▶ _Exercise details_: The word to look for is "none". Report every line of the entries below that has it.

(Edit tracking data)
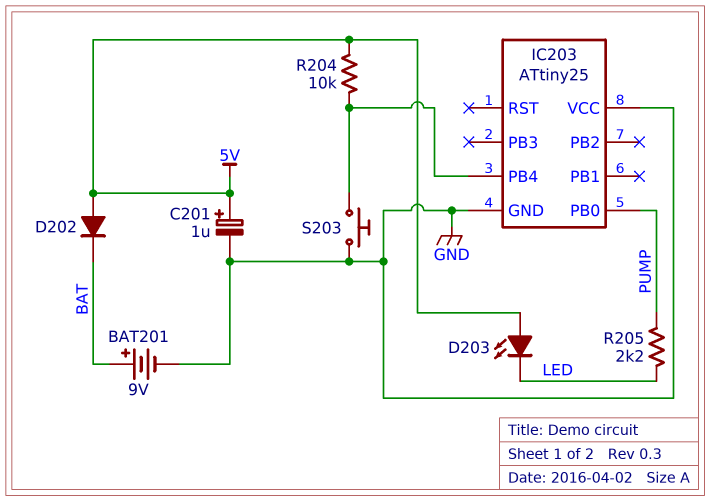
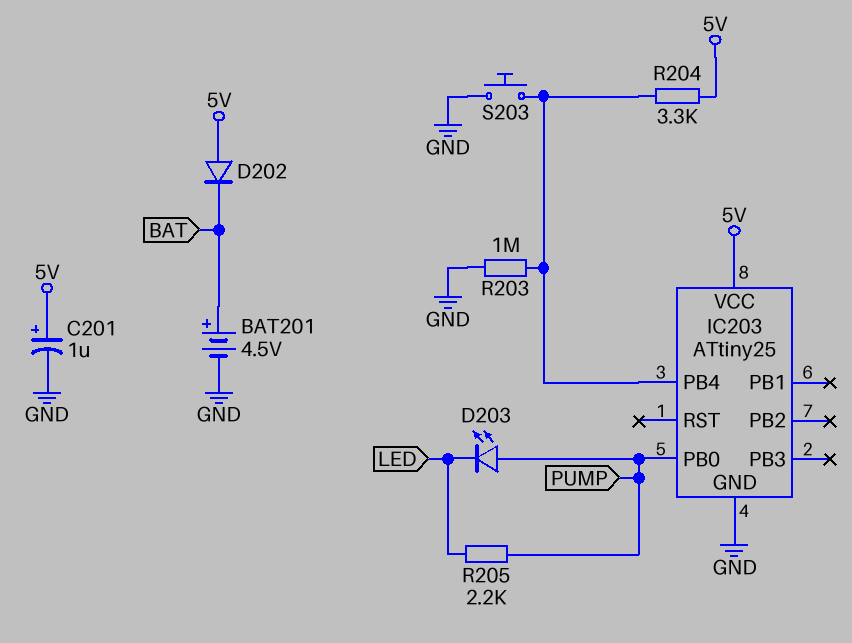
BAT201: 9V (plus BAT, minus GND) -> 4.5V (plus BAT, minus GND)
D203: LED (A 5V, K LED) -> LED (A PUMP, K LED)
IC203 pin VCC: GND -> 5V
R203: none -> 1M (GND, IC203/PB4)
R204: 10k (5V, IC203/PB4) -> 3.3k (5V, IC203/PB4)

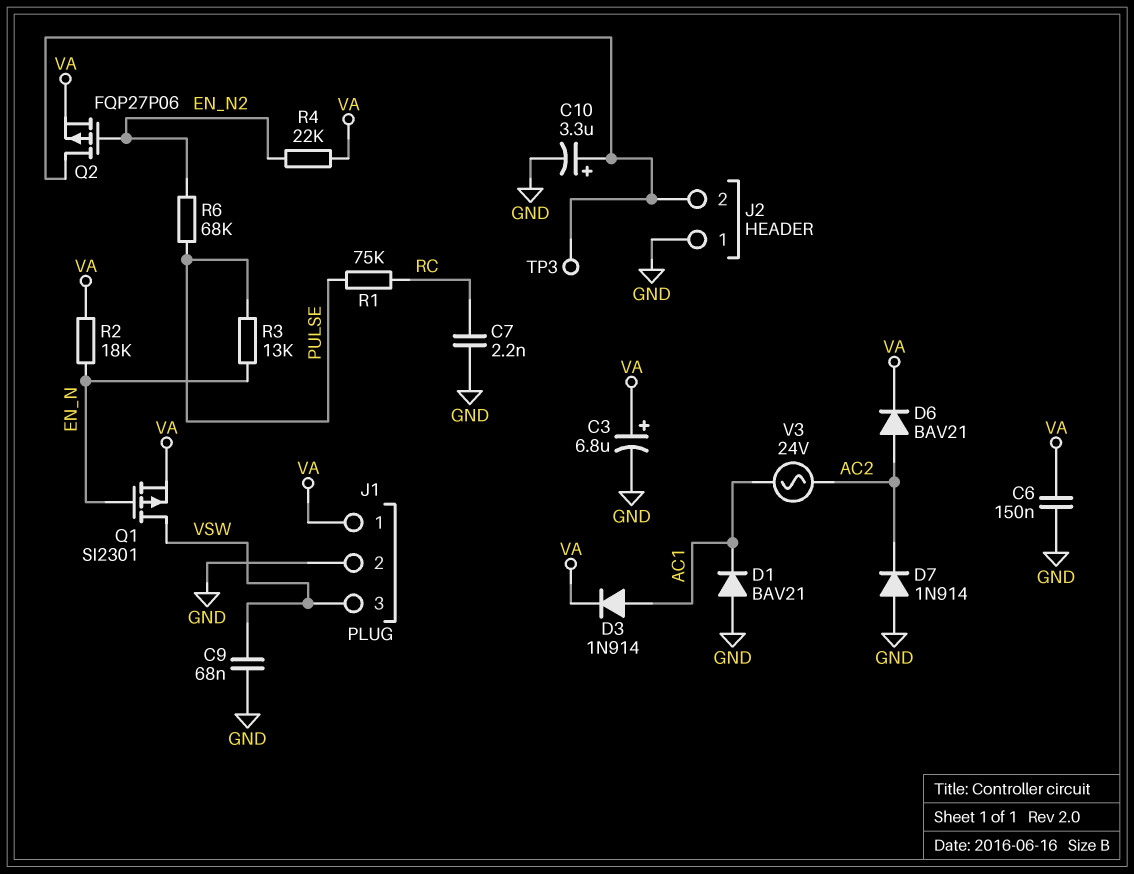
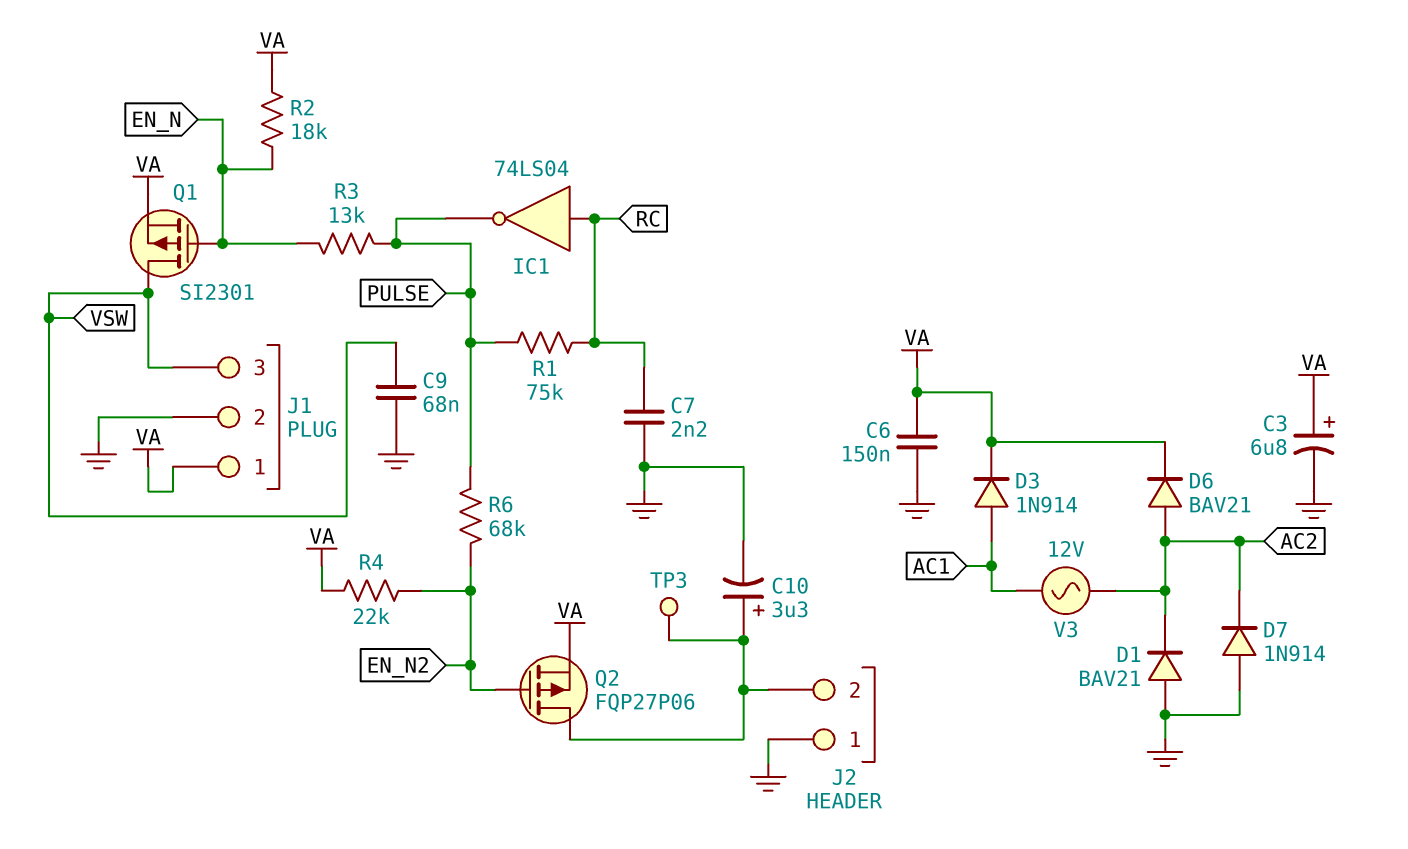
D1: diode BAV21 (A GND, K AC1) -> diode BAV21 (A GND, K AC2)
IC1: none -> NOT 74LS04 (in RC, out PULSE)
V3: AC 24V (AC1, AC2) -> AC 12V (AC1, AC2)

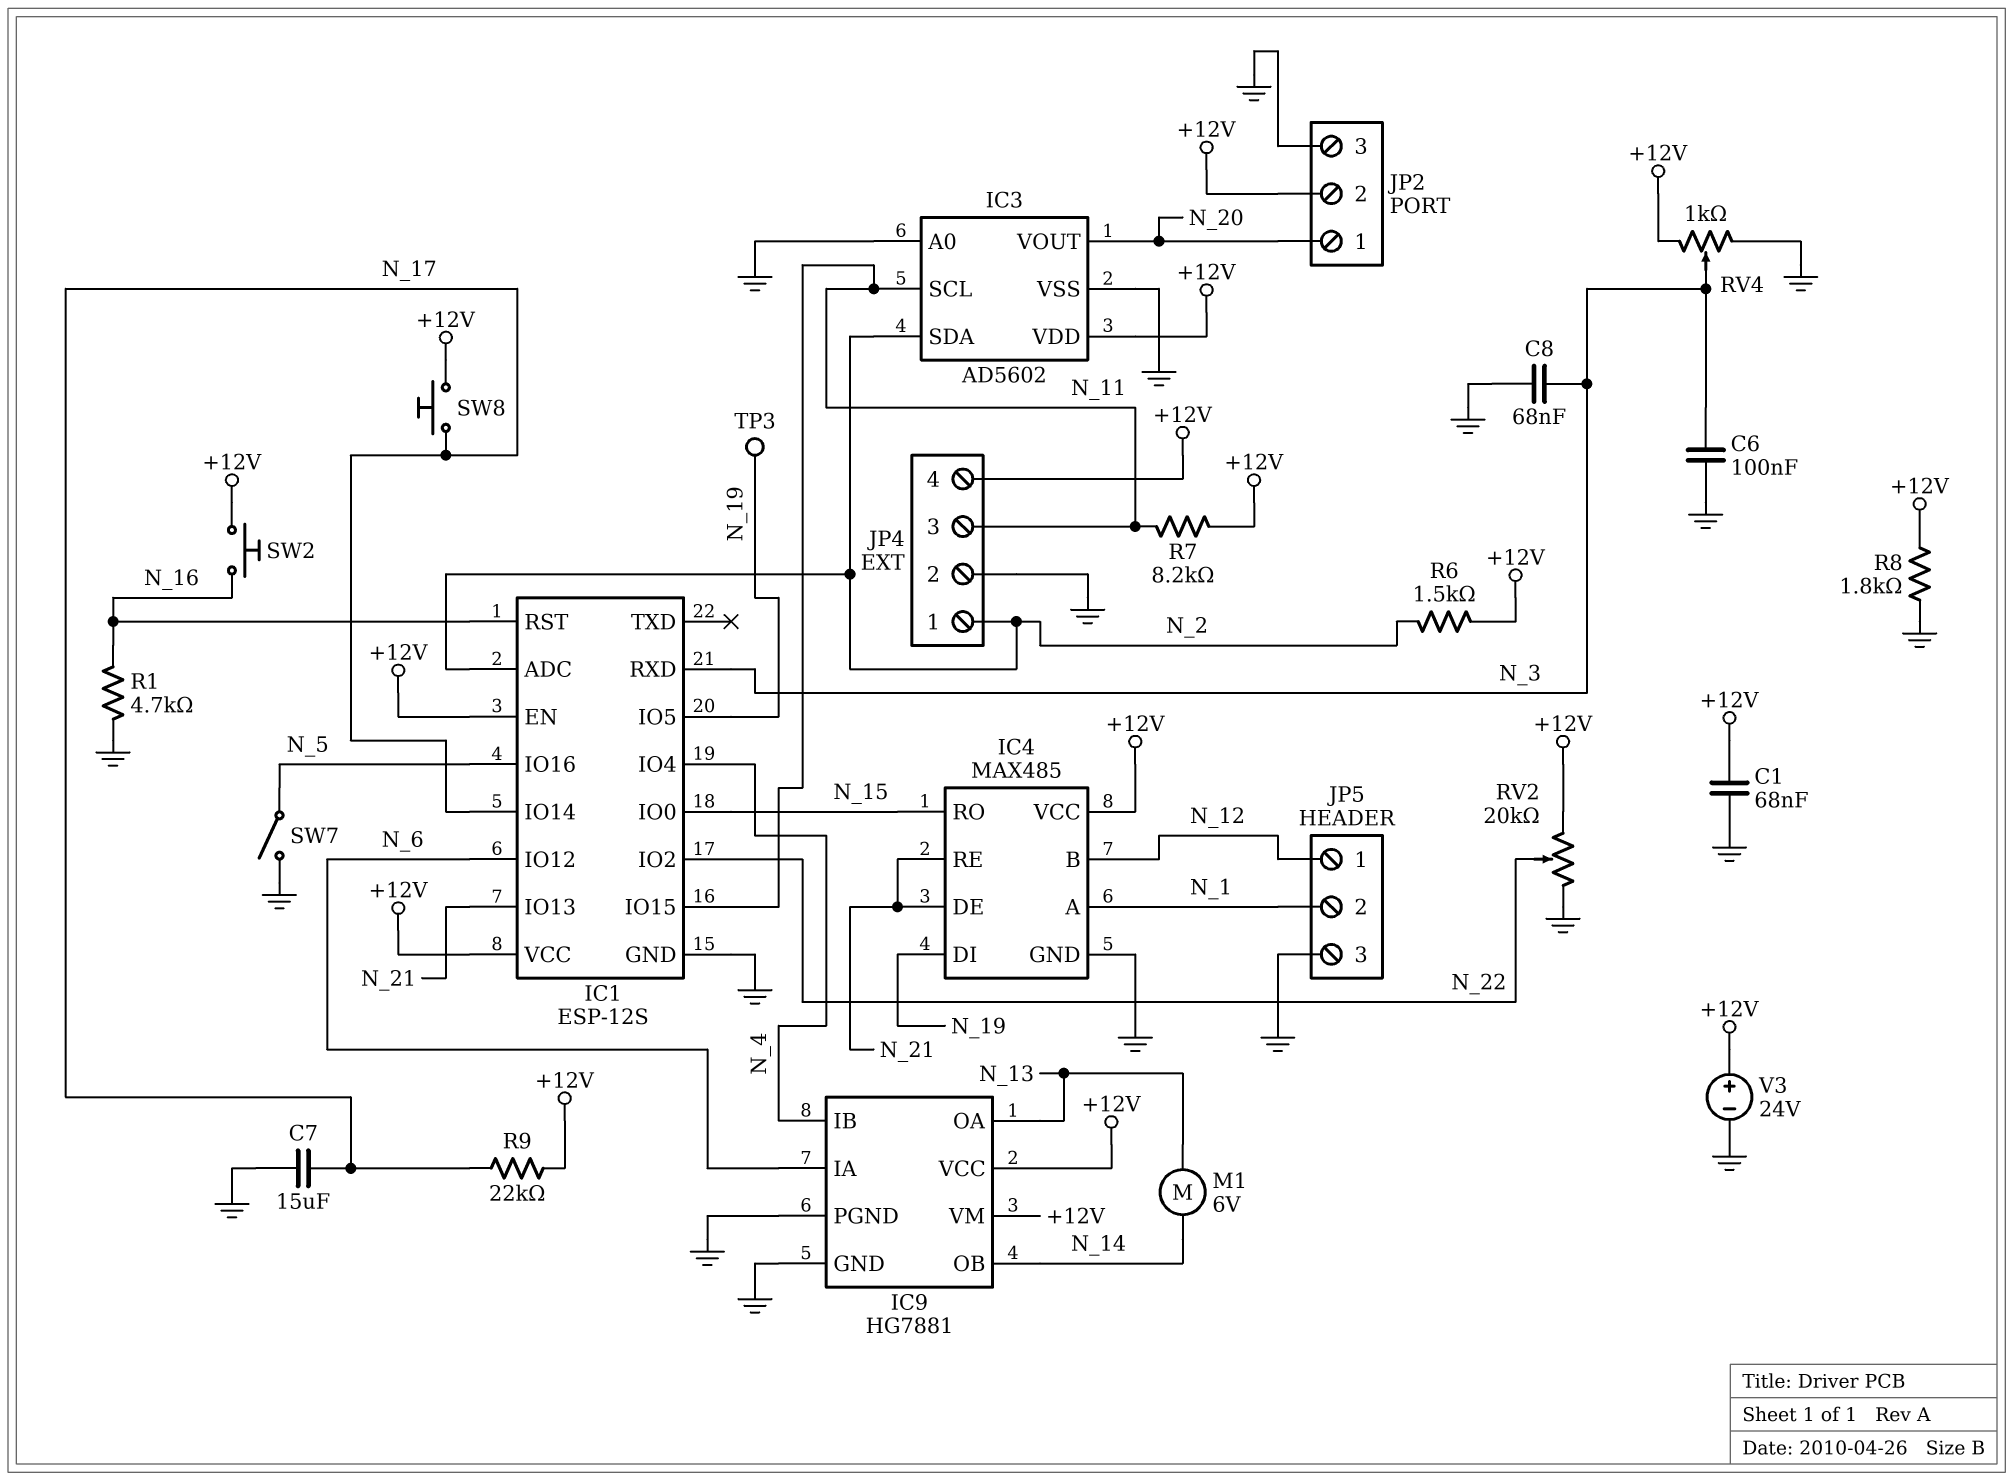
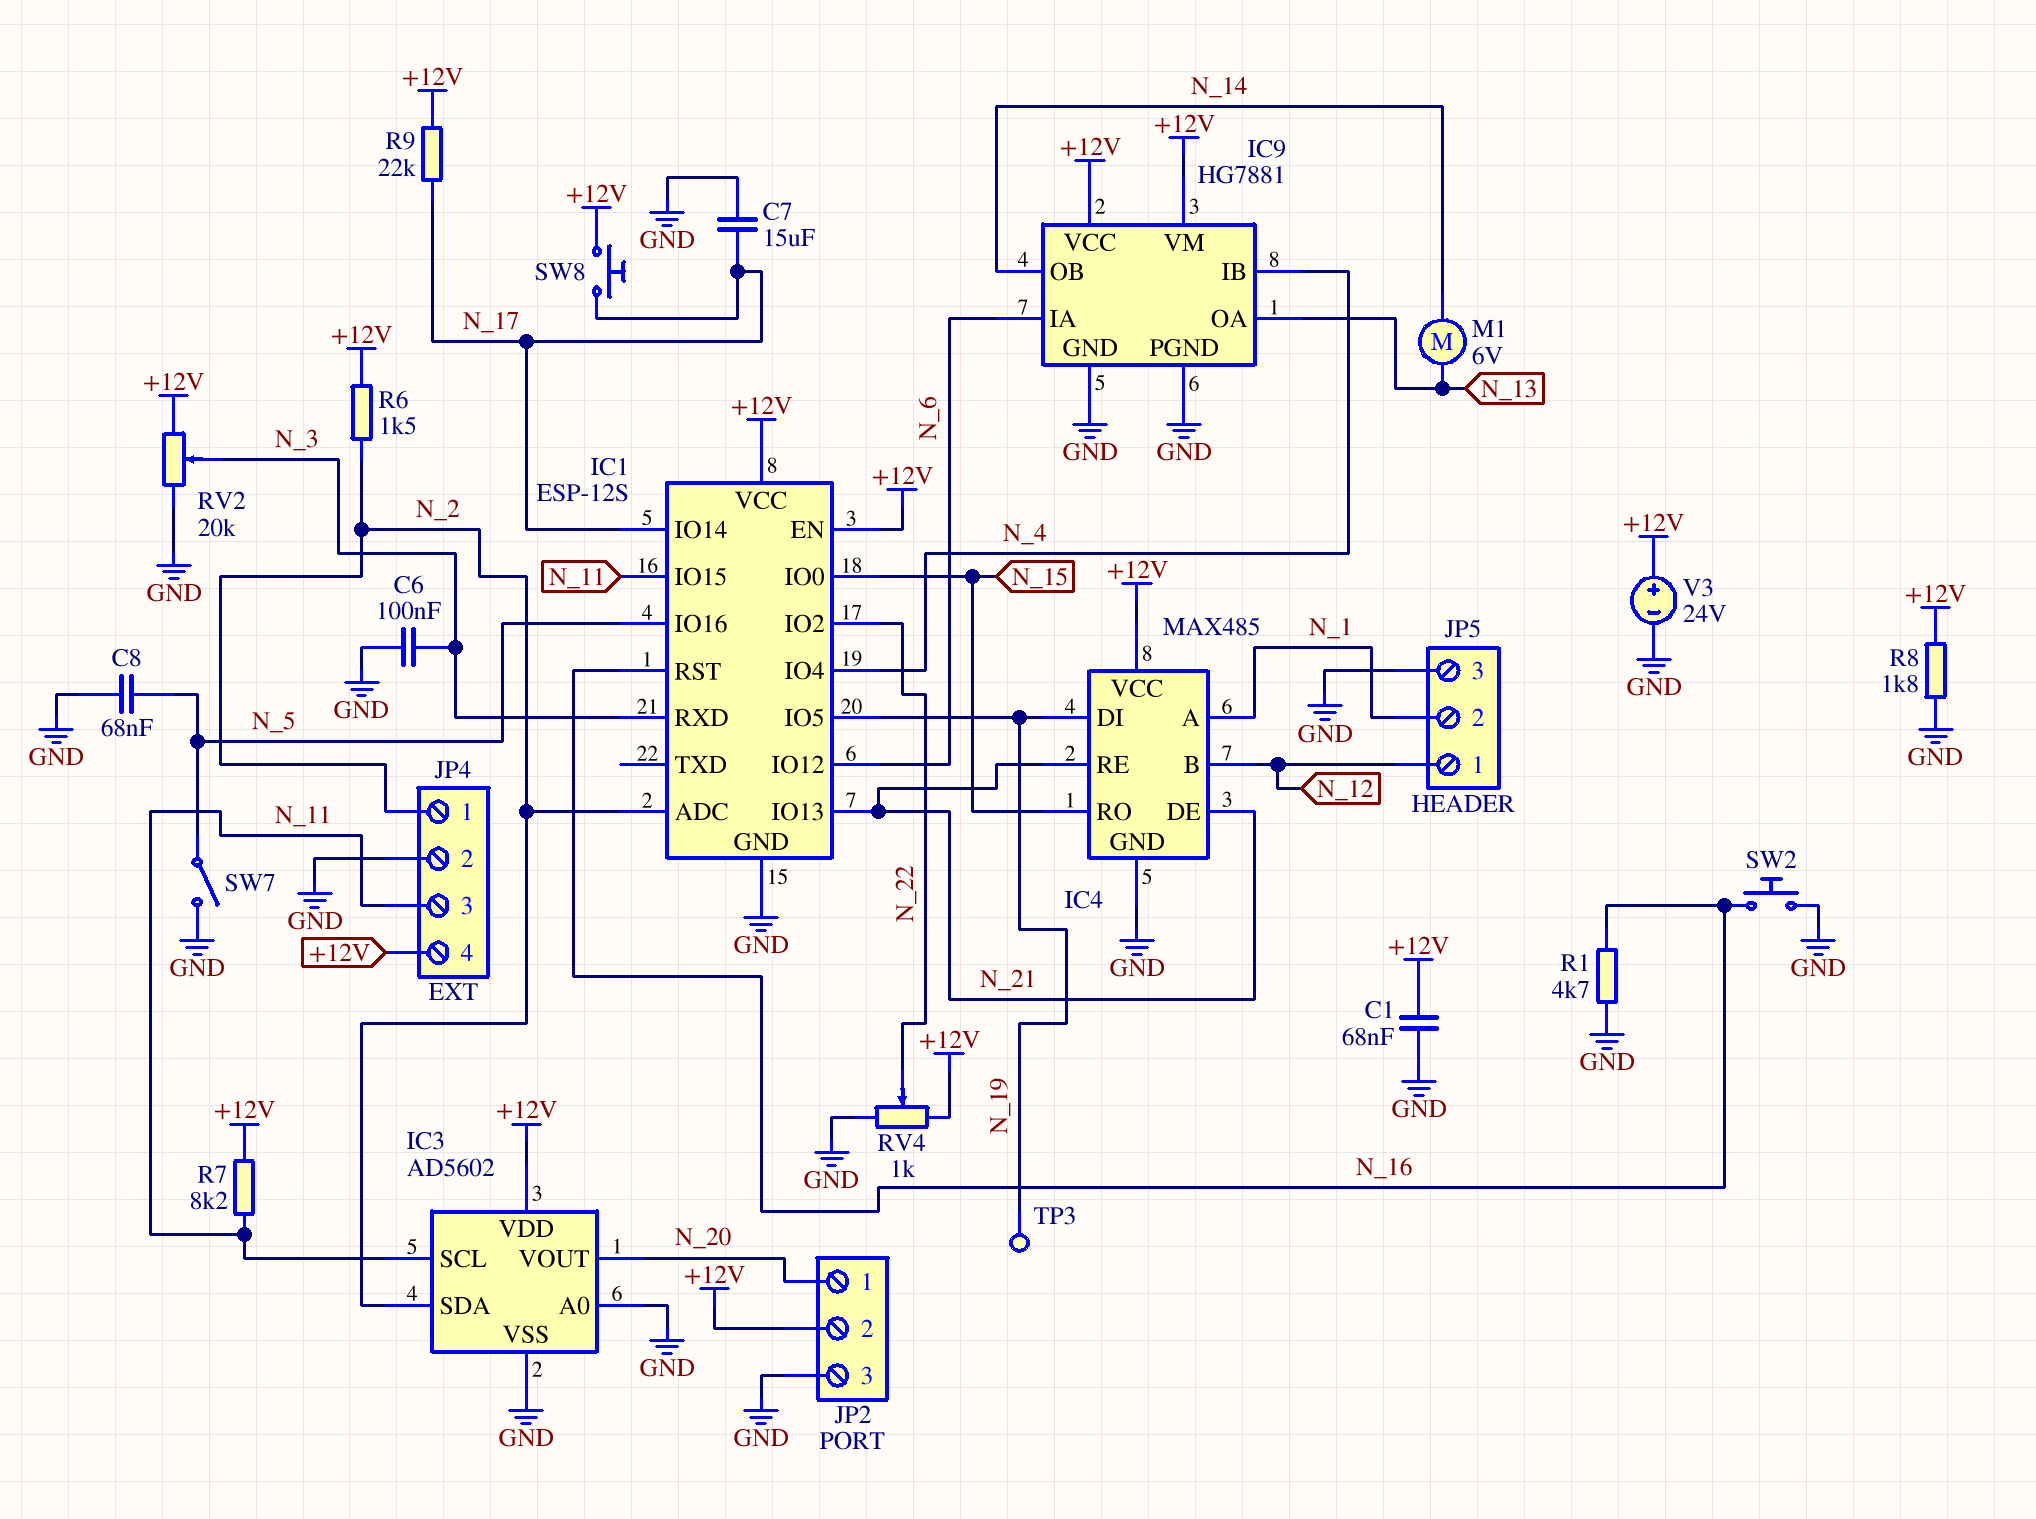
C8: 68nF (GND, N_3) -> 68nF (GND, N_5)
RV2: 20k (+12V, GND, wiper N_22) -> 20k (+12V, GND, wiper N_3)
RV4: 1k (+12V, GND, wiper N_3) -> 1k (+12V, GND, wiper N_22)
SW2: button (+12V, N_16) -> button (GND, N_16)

▶ _Worked solution_:
R203: none -> 1M (GND, IC203/PB4)
IC1: none -> NOT 74LS04 (in RC, out PULSE)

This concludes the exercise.